■ **Working data**
——
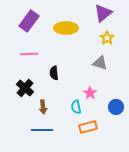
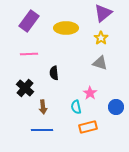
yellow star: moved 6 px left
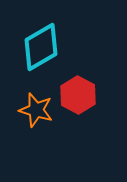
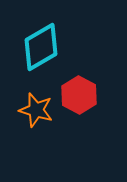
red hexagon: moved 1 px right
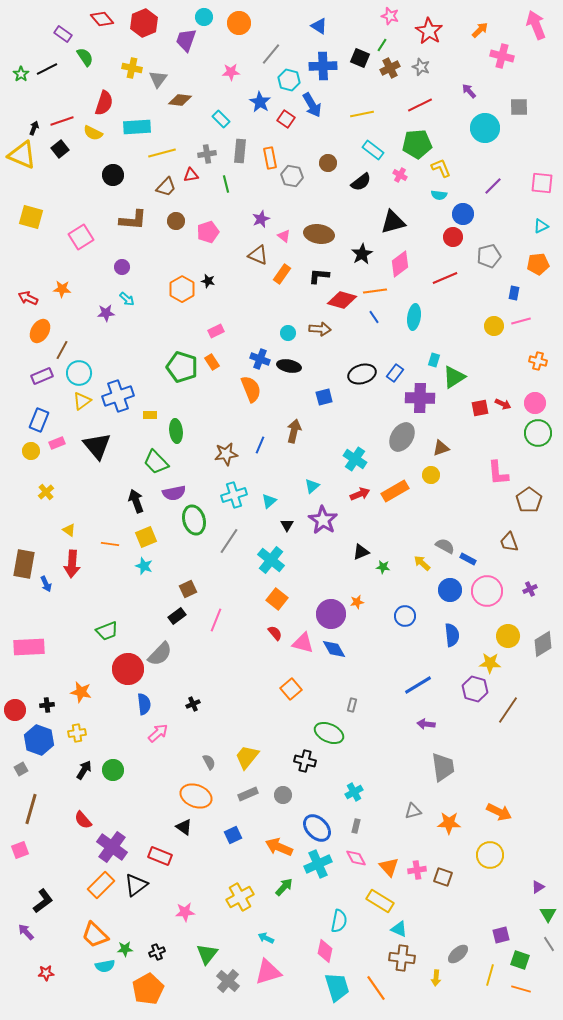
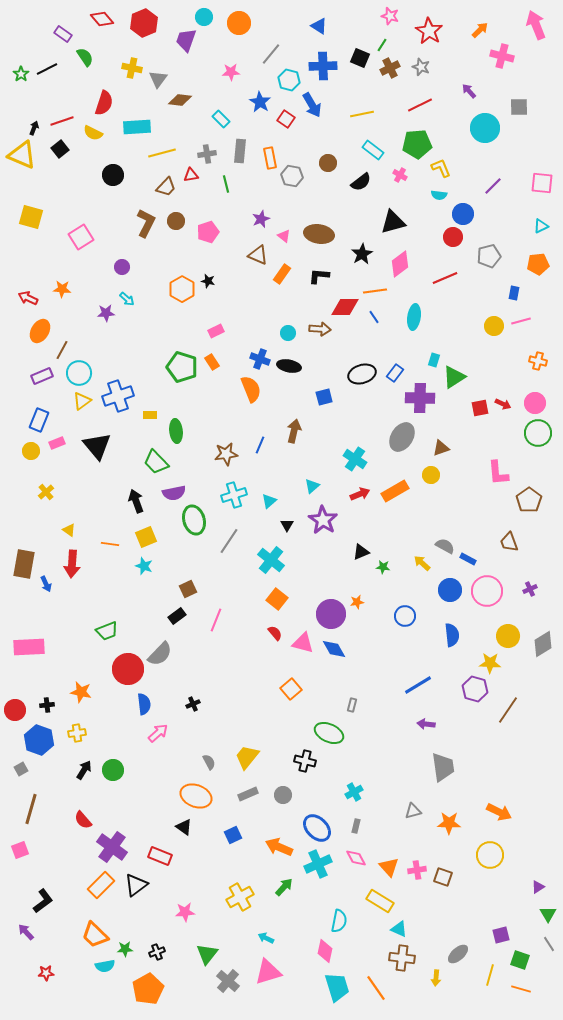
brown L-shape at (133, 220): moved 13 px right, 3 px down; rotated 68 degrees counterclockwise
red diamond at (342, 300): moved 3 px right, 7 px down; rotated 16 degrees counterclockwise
——
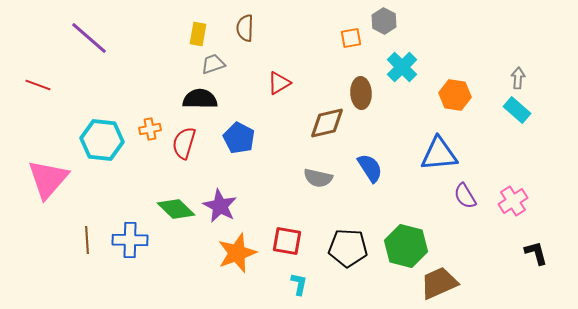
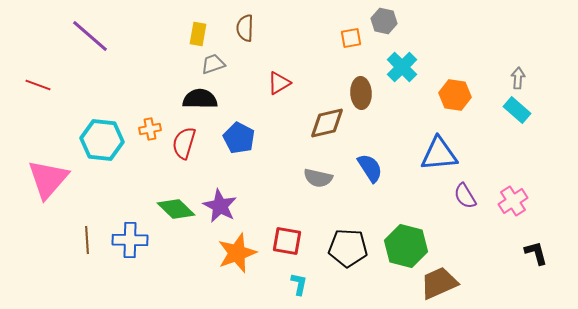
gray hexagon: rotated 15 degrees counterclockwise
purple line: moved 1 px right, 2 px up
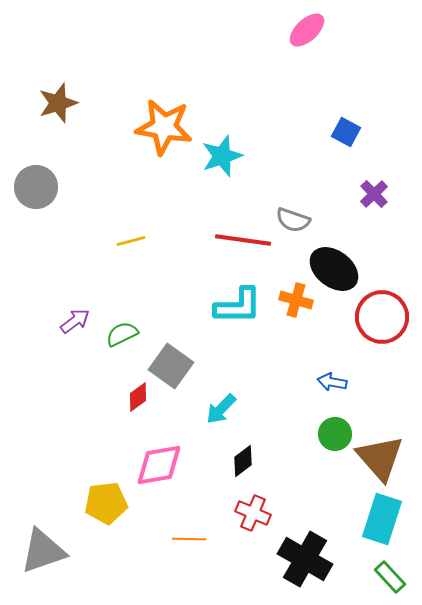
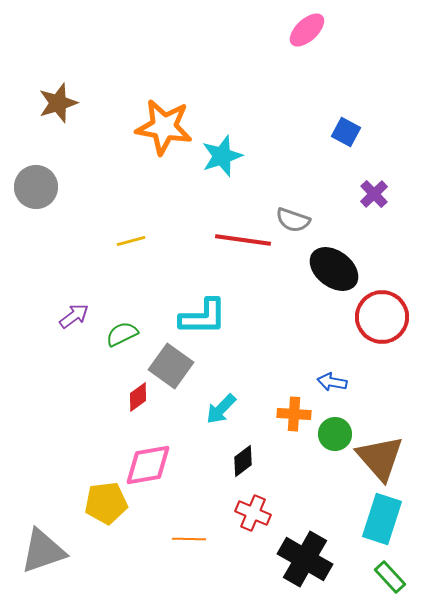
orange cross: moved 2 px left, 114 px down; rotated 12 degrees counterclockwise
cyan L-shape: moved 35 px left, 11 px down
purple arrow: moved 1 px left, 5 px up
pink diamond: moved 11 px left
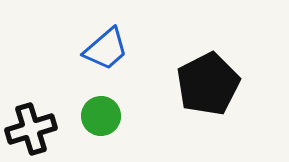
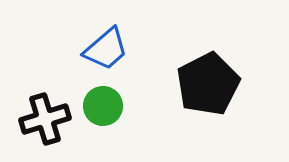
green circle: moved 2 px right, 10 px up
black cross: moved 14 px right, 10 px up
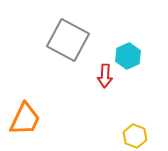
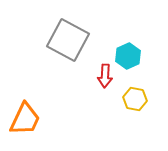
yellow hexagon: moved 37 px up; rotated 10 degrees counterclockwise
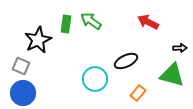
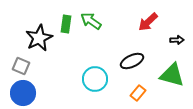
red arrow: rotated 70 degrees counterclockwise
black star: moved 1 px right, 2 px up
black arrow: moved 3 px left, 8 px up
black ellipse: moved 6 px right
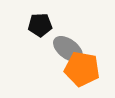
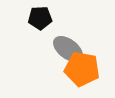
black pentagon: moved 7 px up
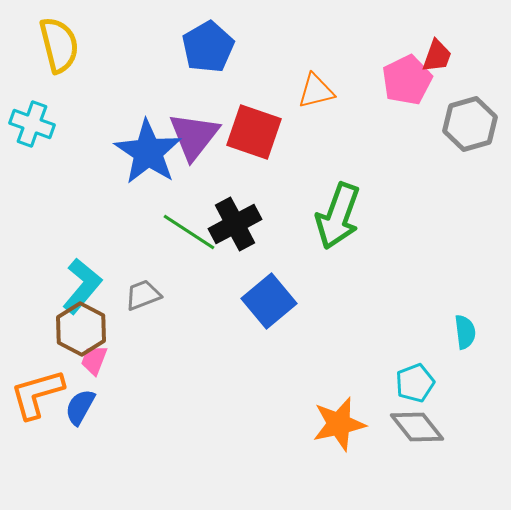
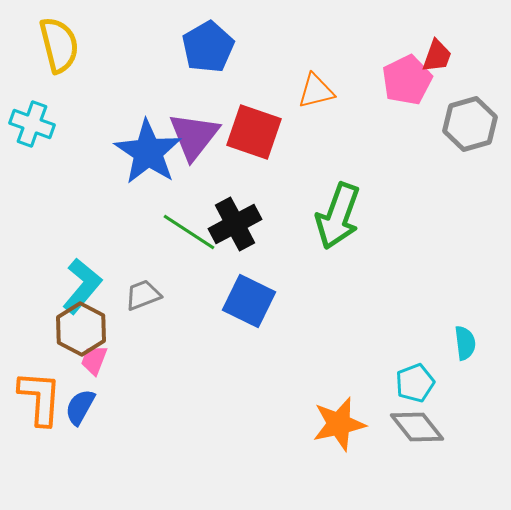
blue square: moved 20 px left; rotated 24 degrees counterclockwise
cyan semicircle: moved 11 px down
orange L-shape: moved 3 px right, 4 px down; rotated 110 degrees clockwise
——
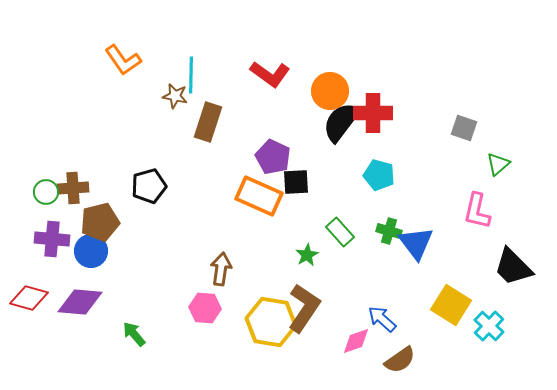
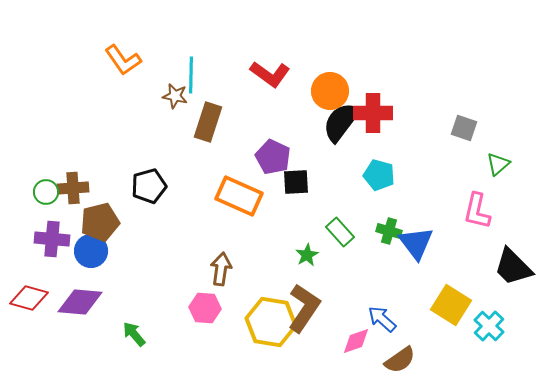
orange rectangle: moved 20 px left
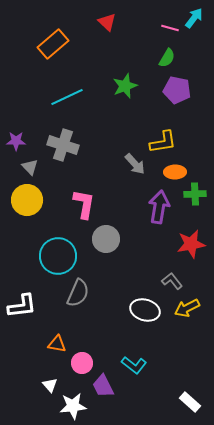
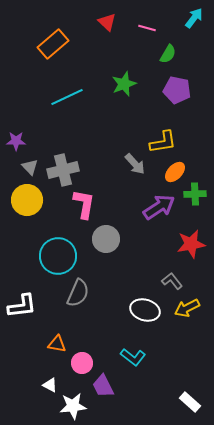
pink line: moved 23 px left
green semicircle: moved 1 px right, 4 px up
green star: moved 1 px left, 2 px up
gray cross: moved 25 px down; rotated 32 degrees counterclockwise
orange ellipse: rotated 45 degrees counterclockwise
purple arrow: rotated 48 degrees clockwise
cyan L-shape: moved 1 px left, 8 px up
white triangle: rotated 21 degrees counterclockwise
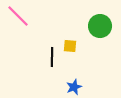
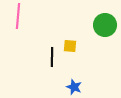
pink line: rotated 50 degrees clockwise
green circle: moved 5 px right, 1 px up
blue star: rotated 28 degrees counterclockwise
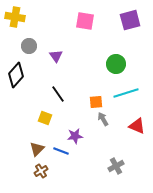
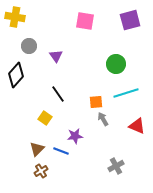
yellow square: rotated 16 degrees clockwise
——
Please output, exactly as written, the lines above from the one holding "green circle: moved 5 px right, 1 px up" through the one holding "yellow square: rotated 16 degrees clockwise", both included, with the pictures omitted.

■ **Exercise solution**
green circle: moved 5 px right, 1 px up
blue star: rotated 28 degrees counterclockwise
yellow square: rotated 16 degrees clockwise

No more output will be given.